## DATA FOR REVIEW
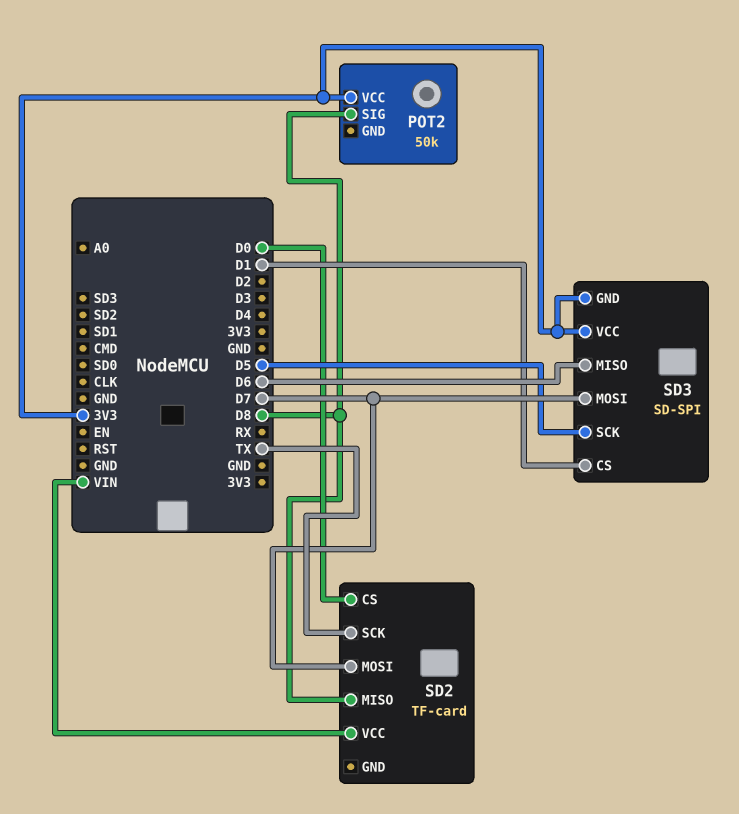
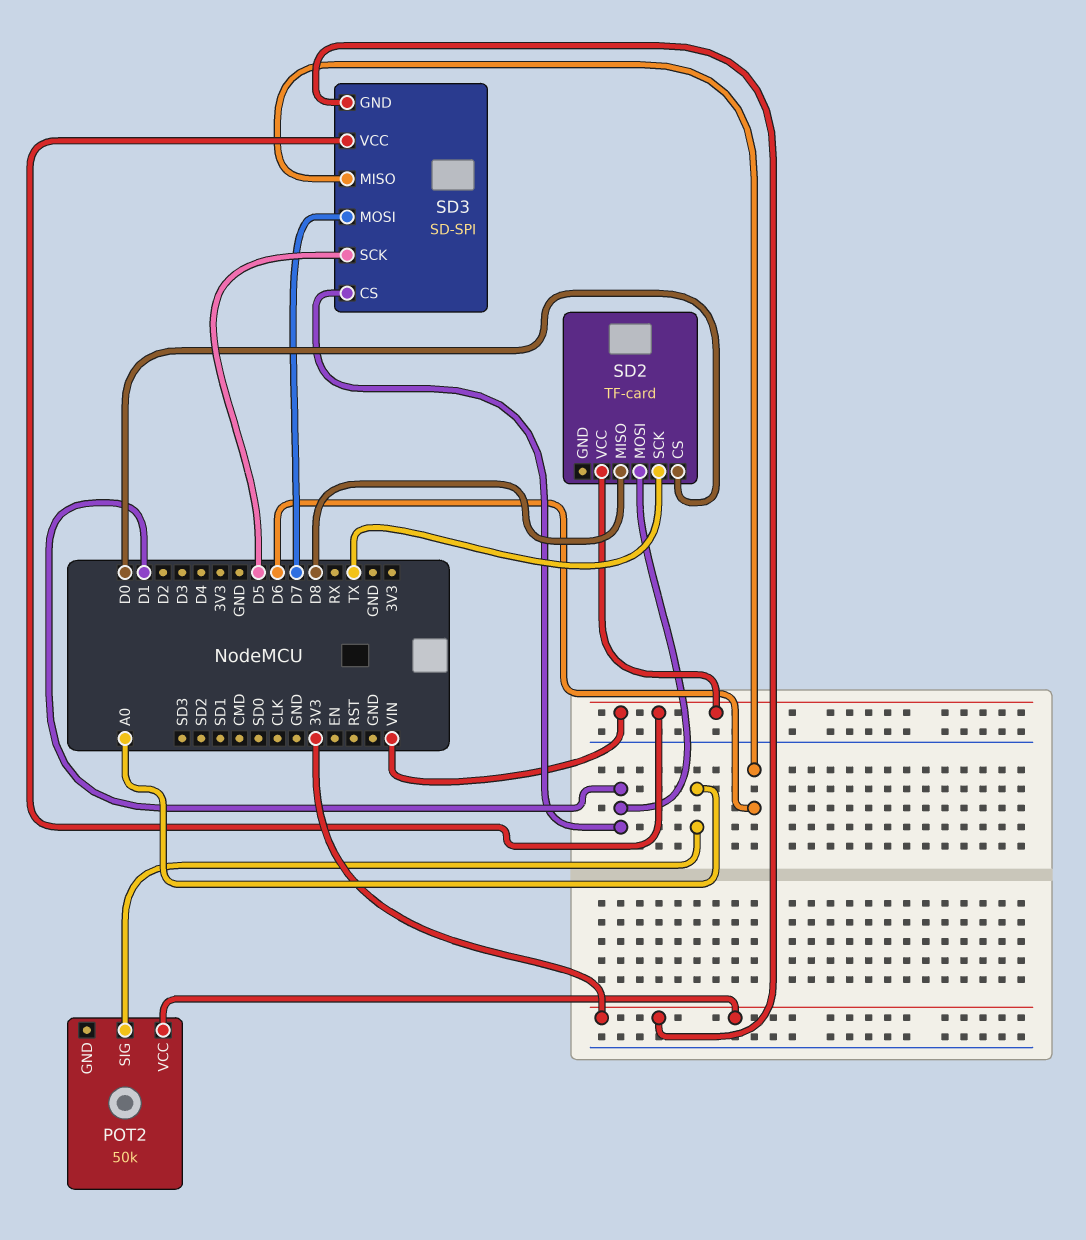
POT2 pin SIG: D8 -> A0
SD2 pin MOSI: D7 -> D1
SD3 pin VCC: 3V3 -> VIN

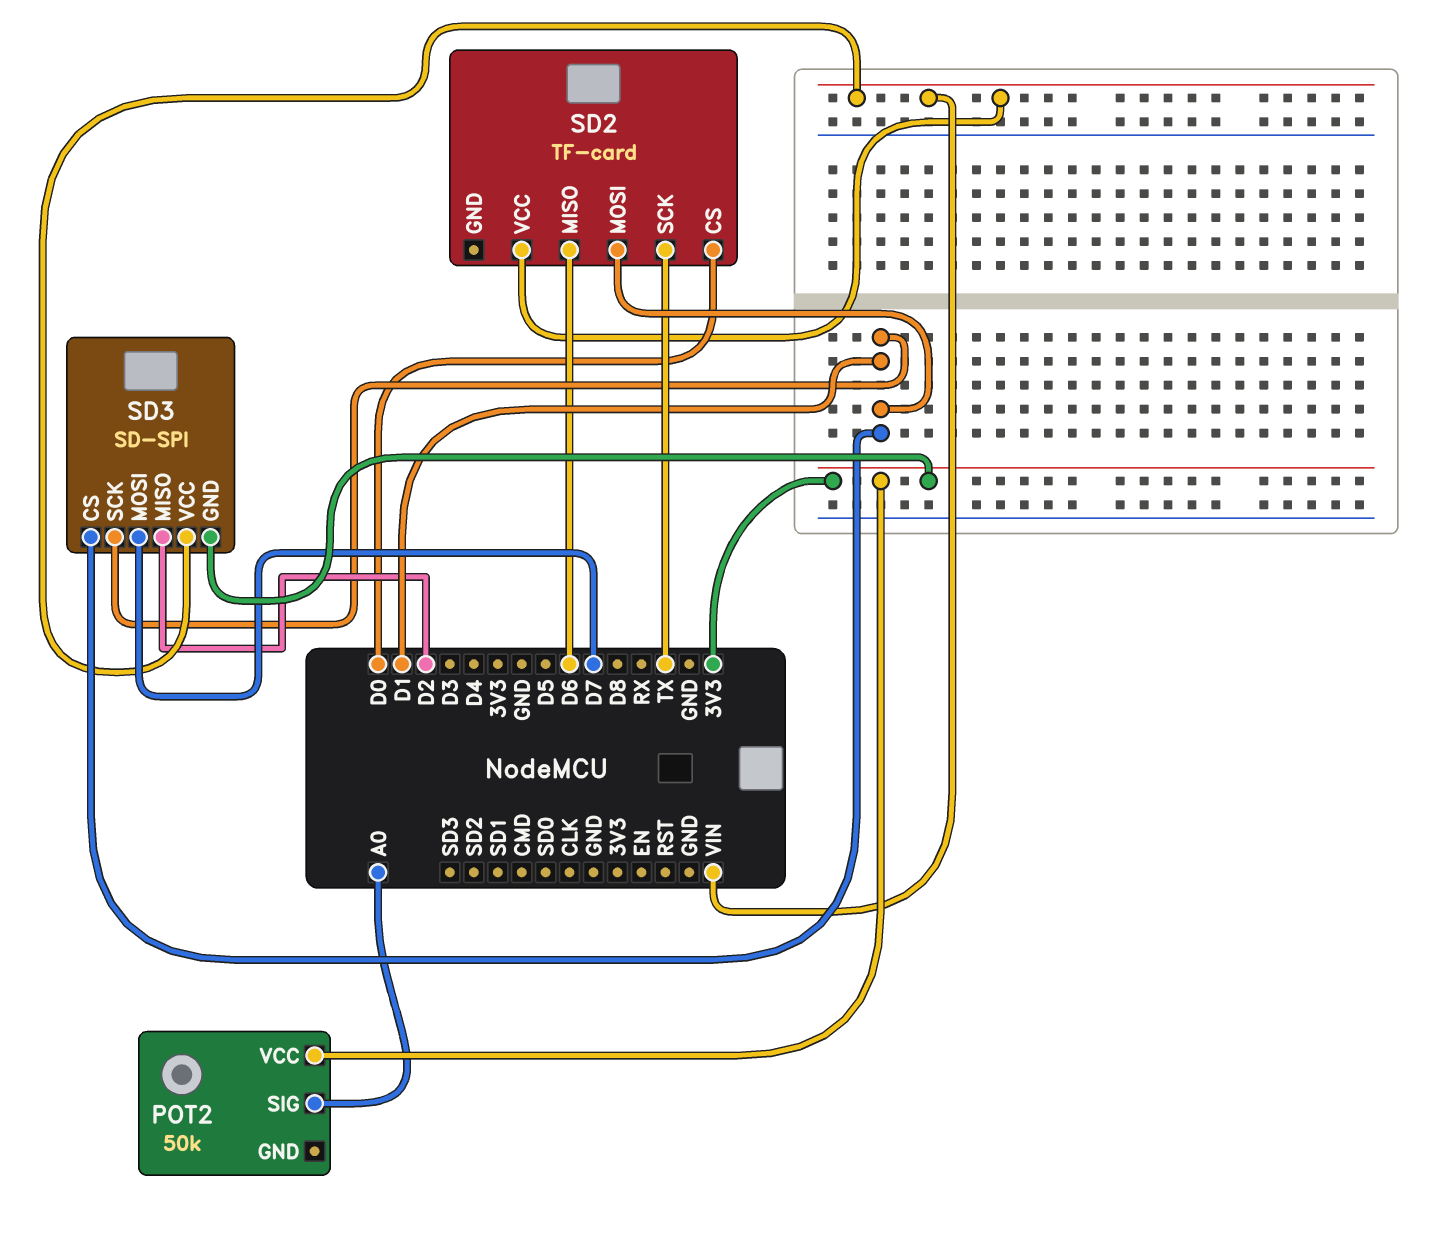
SD2 pin MISO: D8 -> D6
SD3 pin MISO: D6 -> D2
SD3 pin SCK: D5 -> D1

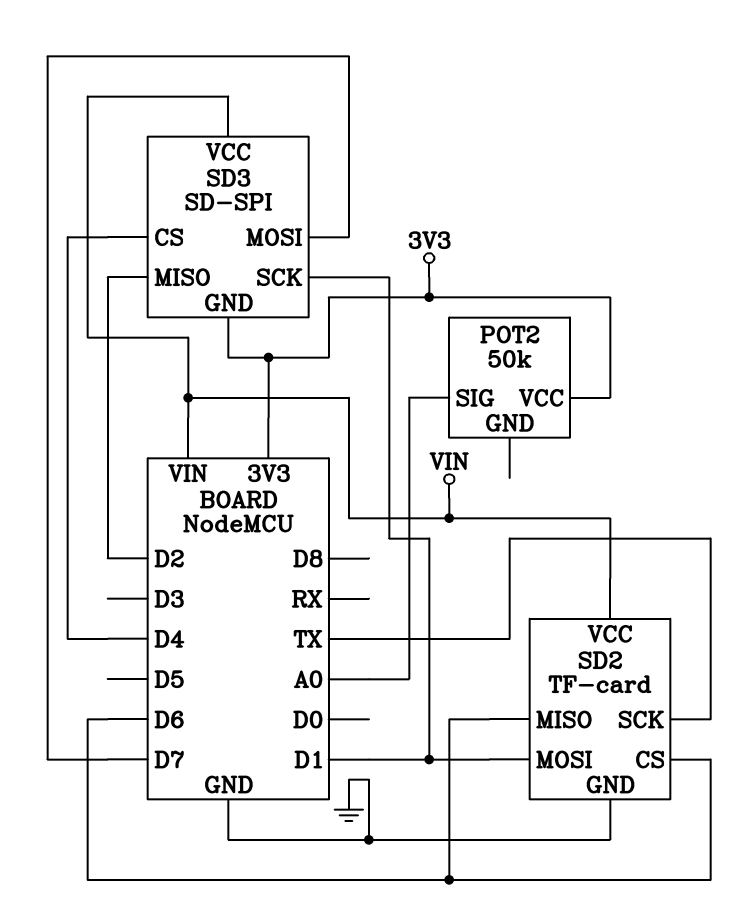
SD2 pin CS: D0 -> D6
SD2 pin GND: none -> GND
SD3 pin CS: D1 -> D4

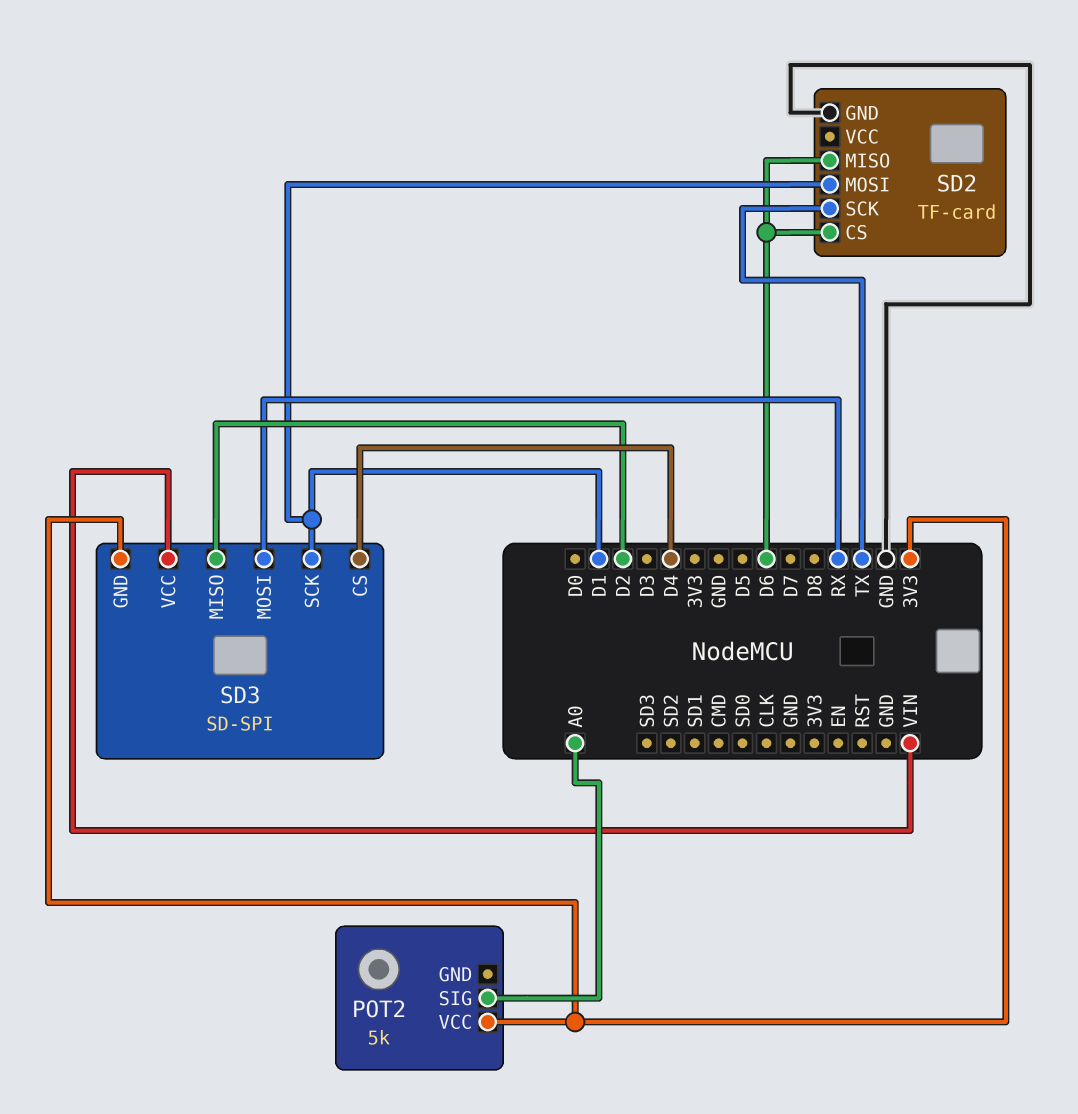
POT2: 50k -> 5k
SD2 pin VCC: VIN -> none
SD3 pin MOSI: D7 -> RX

## PROBLEM
The entries above, every one of them, should be retyped exactly, with no pictures carried over.

## EXERCISE OUTPUT
POT2 pin SIG: D8 -> A0
SD2 pin MOSI: D7 -> D1
SD3 pin VCC: 3V3 -> VIN

SD2 pin MISO: D8 -> D6
SD3 pin MISO: D6 -> D2
SD3 pin SCK: D5 -> D1

SD2 pin CS: D0 -> D6
SD2 pin GND: none -> GND
SD3 pin CS: D1 -> D4

POT2: 50k -> 5k
SD2 pin VCC: VIN -> none
SD3 pin MOSI: D7 -> RX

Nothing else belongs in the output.